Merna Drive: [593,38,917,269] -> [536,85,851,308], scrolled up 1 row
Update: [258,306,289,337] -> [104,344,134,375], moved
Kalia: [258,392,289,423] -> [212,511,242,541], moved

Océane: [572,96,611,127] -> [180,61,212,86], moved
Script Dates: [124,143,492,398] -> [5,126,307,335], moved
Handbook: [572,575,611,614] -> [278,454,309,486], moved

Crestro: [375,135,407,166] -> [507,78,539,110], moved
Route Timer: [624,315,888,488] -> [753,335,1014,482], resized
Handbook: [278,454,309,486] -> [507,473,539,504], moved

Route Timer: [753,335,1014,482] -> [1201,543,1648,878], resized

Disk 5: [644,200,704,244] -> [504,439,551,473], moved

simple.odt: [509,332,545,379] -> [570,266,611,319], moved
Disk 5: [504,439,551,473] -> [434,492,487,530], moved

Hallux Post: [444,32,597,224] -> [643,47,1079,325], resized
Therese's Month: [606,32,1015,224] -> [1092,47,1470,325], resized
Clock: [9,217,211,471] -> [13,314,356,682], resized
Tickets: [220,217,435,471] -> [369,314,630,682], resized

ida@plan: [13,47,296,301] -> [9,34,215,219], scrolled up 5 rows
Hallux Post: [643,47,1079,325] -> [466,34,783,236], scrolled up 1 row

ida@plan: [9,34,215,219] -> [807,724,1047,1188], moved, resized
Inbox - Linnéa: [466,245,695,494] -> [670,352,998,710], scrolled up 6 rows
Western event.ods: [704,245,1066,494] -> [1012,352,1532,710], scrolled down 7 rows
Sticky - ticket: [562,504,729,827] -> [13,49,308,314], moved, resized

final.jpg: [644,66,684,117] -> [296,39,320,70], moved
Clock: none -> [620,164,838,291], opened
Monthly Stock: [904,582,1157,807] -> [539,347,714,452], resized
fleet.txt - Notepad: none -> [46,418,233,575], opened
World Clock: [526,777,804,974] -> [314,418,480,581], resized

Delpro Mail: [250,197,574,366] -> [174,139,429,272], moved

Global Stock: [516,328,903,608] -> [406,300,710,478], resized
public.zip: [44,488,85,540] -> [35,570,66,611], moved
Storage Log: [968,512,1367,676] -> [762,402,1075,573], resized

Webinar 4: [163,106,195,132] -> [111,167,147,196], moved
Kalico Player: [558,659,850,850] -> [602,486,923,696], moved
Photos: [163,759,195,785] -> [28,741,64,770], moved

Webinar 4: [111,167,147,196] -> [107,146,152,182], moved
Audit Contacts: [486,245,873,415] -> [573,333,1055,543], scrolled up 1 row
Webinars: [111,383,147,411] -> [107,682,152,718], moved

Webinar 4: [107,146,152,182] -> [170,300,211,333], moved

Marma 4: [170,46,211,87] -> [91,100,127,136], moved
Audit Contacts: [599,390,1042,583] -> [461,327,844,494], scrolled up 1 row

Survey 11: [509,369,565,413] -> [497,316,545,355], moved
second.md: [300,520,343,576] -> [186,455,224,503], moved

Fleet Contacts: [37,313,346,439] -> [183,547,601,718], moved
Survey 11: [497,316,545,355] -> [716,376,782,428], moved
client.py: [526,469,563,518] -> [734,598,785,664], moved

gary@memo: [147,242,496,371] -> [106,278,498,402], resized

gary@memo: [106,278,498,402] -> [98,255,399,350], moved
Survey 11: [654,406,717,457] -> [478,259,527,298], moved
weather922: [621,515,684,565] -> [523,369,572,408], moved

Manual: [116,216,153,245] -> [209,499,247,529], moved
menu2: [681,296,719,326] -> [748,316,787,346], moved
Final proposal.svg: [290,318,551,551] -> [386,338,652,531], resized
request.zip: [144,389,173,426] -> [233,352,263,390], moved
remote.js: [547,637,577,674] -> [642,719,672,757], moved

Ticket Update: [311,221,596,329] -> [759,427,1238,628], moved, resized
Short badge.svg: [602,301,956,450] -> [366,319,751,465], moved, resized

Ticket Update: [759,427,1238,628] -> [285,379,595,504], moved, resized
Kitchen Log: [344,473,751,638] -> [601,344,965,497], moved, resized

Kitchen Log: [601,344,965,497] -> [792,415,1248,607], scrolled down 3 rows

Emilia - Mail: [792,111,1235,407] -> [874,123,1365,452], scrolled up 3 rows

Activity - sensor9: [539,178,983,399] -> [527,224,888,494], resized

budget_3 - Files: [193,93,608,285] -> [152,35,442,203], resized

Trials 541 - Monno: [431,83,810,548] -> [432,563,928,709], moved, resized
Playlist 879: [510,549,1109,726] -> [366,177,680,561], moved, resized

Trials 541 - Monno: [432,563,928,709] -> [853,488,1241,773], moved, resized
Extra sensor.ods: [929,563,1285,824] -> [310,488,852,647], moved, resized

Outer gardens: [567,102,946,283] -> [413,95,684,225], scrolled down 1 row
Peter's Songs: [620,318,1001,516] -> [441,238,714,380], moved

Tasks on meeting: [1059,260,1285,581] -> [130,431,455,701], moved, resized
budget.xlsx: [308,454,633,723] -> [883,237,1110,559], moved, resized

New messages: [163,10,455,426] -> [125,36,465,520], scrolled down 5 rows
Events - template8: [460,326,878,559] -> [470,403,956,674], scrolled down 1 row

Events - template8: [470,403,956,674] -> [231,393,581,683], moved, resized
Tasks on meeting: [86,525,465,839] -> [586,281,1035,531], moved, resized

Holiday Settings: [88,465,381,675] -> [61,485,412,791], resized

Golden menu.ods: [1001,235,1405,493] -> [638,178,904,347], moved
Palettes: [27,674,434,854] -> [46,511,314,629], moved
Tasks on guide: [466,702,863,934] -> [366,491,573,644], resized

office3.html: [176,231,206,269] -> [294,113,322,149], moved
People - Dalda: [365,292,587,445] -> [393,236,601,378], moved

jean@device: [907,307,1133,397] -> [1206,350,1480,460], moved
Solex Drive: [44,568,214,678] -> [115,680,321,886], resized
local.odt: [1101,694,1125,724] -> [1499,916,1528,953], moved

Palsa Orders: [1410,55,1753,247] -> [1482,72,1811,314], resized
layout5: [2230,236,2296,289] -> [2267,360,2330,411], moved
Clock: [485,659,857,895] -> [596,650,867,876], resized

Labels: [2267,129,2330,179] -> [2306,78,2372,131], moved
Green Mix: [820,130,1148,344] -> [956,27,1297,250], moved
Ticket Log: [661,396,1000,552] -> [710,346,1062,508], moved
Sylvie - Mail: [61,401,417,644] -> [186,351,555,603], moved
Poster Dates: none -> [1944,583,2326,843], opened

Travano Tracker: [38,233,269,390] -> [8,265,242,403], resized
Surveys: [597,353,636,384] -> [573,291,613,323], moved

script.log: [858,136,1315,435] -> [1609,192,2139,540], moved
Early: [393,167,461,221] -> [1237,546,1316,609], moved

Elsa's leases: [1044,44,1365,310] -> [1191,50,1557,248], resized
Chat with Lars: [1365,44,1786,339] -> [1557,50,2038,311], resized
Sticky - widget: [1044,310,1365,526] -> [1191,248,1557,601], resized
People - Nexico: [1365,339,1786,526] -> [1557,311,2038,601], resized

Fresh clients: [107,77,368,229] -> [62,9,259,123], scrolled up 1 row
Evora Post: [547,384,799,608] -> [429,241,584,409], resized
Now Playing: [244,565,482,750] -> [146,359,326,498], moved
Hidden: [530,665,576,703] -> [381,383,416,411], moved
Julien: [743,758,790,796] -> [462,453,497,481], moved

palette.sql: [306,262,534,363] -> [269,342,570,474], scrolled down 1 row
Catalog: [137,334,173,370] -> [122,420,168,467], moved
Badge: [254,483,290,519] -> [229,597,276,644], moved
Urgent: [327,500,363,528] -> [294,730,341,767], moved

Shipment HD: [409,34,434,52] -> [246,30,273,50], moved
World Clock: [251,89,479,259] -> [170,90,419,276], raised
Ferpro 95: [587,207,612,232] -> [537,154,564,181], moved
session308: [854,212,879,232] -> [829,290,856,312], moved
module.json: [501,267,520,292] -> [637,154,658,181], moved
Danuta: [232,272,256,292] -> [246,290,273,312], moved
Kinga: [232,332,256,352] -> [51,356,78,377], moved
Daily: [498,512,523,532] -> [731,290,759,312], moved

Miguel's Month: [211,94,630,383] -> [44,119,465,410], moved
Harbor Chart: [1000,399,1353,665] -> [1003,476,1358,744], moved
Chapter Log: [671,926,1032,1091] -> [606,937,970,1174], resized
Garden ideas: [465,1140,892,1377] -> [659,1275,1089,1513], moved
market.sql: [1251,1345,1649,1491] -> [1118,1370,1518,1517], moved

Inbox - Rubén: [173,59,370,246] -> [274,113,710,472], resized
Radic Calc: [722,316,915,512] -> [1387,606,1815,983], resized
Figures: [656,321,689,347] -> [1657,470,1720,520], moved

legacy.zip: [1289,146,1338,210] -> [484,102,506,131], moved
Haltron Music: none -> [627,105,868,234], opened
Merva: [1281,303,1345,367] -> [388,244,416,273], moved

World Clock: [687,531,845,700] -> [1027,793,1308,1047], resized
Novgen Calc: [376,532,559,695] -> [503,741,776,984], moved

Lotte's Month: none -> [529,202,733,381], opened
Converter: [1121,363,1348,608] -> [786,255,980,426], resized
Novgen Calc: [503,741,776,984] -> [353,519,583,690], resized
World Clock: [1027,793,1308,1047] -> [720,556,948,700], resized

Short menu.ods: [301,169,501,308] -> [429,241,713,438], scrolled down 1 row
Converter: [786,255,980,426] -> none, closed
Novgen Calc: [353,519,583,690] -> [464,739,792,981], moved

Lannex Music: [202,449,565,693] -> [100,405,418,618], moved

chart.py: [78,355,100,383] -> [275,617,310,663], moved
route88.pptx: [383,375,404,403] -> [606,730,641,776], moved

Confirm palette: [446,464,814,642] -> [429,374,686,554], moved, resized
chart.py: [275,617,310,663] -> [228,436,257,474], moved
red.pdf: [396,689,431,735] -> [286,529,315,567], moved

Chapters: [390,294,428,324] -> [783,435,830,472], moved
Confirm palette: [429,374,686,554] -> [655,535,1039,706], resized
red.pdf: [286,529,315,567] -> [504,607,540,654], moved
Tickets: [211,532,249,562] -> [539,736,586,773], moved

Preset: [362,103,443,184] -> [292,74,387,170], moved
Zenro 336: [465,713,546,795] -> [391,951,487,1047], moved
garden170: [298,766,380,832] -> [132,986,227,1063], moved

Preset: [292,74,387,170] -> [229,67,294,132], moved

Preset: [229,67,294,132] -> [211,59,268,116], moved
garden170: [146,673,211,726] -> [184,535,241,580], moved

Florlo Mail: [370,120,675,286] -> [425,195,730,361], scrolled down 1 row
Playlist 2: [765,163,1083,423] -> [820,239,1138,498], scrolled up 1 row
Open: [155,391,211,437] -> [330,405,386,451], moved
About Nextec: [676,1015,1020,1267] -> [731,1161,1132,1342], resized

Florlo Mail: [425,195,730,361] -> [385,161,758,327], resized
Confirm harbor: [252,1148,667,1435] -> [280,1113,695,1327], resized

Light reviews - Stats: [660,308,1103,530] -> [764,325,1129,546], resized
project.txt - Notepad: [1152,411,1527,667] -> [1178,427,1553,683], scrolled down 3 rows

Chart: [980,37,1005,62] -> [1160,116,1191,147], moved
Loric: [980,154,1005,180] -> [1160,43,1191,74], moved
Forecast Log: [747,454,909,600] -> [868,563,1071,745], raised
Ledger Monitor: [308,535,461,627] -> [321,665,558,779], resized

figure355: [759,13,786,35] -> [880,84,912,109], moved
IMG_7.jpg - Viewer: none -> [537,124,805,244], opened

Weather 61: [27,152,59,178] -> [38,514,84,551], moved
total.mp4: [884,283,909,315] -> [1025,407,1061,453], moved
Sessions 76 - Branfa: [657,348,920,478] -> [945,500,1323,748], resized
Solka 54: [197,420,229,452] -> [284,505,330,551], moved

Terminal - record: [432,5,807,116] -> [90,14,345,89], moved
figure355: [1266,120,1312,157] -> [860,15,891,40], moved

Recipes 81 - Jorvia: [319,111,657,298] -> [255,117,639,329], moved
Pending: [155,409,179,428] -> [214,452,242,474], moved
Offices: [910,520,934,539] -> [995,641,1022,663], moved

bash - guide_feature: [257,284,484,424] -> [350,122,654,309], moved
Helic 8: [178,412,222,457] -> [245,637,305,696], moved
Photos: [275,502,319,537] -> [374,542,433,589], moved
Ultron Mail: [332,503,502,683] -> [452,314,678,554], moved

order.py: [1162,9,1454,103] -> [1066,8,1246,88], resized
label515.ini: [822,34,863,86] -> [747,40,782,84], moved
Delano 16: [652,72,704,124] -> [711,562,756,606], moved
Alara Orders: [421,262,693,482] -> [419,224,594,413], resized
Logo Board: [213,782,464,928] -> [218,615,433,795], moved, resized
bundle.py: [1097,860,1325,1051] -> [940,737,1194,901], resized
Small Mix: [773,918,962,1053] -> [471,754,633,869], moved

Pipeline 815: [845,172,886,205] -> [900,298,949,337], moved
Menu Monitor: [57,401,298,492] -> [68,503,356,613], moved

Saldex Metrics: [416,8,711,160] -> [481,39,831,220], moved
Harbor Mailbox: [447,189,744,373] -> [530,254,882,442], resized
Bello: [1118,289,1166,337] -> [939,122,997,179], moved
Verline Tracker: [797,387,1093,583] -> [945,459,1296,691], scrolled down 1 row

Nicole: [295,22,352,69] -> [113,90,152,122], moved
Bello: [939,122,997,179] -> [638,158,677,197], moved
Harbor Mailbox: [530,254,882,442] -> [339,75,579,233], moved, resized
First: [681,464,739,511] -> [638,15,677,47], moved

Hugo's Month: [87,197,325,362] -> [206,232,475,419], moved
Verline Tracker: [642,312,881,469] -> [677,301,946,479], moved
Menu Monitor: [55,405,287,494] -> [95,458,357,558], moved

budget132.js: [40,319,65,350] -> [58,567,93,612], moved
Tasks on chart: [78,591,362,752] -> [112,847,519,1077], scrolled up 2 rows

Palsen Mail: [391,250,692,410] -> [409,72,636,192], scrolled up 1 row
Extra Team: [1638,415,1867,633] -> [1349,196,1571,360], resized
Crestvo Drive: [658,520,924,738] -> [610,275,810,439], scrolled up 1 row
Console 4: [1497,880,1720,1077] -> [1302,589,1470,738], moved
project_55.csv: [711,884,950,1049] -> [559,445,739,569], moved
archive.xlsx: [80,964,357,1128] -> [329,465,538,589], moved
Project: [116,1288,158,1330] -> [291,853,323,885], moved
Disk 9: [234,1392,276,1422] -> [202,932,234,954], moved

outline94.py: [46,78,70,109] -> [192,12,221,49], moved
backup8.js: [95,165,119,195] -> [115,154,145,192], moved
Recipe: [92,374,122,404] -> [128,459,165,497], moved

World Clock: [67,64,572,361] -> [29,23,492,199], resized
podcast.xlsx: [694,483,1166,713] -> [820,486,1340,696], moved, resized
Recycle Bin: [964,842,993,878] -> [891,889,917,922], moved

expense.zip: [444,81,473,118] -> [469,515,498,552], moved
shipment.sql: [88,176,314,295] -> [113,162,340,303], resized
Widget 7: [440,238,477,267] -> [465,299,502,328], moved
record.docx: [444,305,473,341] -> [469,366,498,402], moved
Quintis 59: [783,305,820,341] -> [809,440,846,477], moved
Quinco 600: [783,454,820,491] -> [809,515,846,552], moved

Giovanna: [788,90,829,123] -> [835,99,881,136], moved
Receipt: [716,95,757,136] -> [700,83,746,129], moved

□ □ □ □ □

Exercise prompt: List each line of the records that holds the string "Mailbox".

Exercise response:
Harbor Mailbox: [447,189,744,373] -> [530,254,882,442], resized
Harbor Mailbox: [530,254,882,442] -> [339,75,579,233], moved, resized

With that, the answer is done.